The entries below are to be written out exactly, with no images included.

- Opening Delimiter -

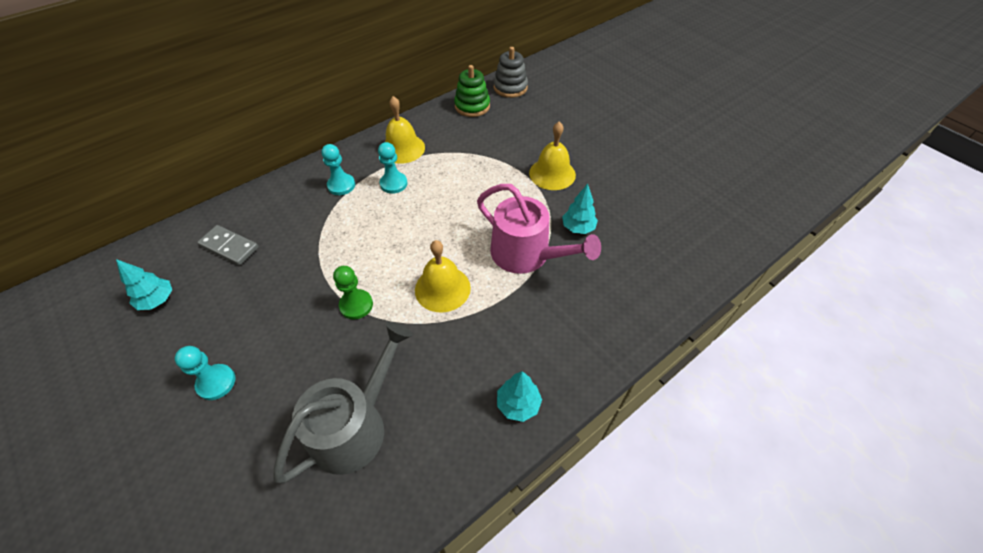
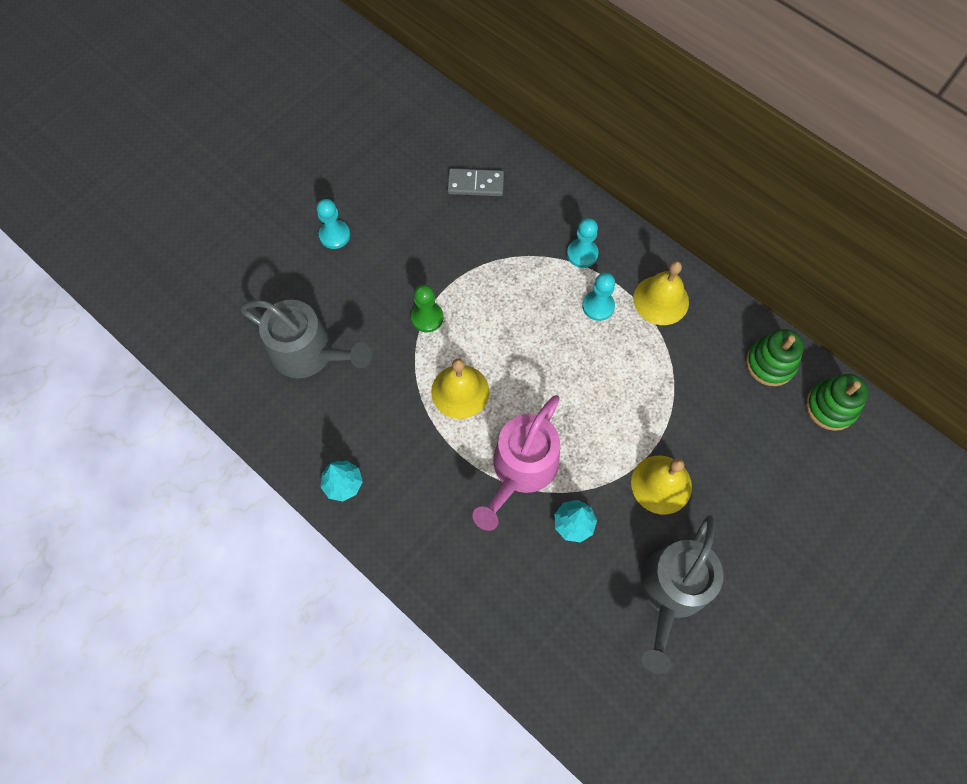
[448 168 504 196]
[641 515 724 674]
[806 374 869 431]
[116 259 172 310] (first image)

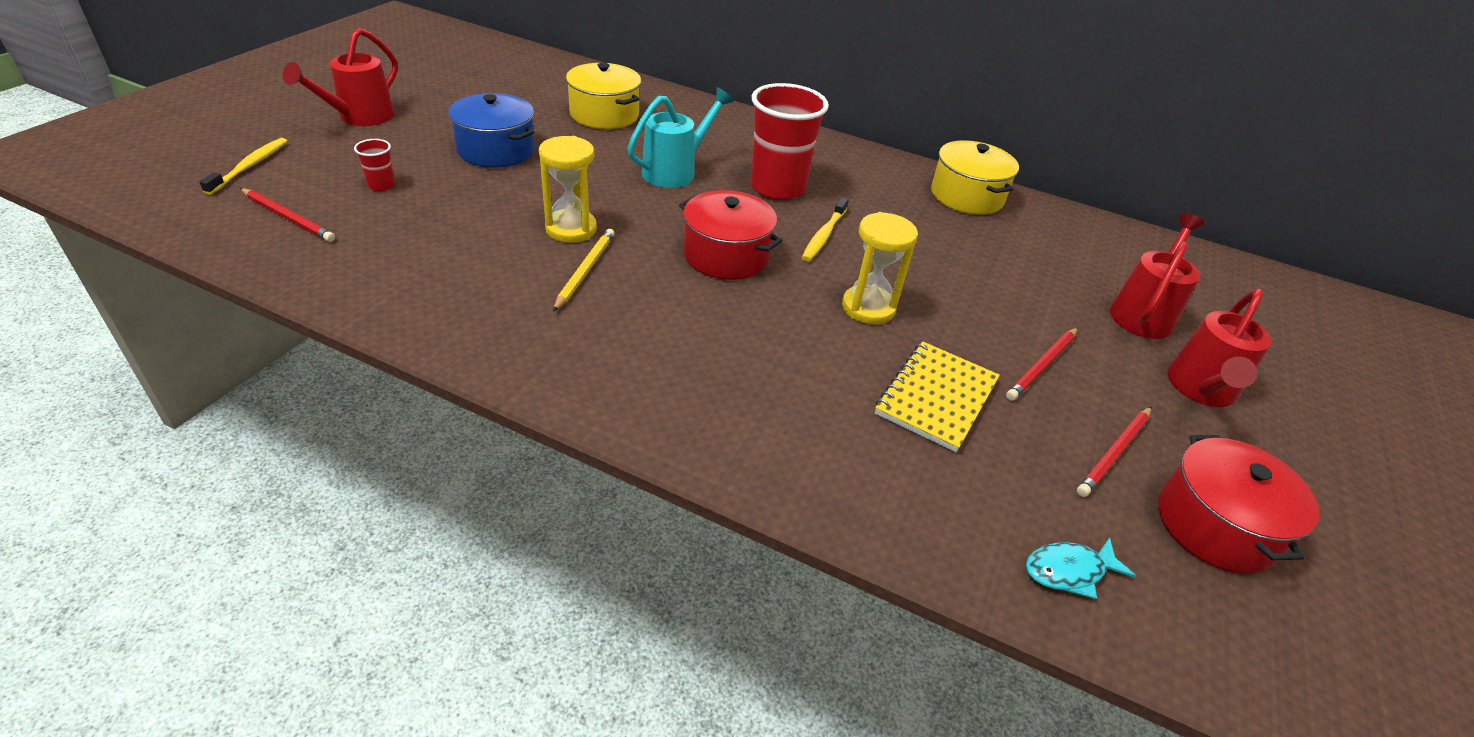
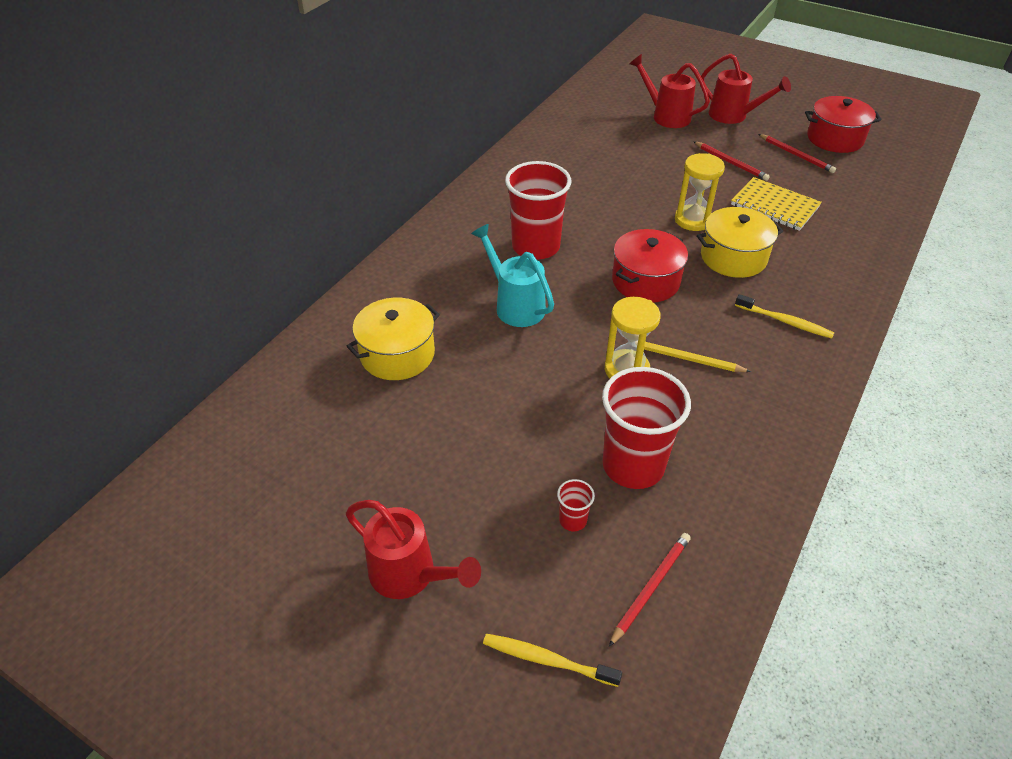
[602 367 691 489]
[697 207 783 278]
[735 294 834 339]
[449 93 535 168] (first image)
[1026 537 1136 599] (first image)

- Closing Delimiter -

▶ _Answer area_:
[448 168 504 196]
[641 515 724 674]
[806 374 869 431]
[116 259 172 310] (first image)

[602 367 691 489]
[697 207 783 278]
[735 294 834 339]
[449 93 535 168] (first image)
[1026 537 1136 599] (first image)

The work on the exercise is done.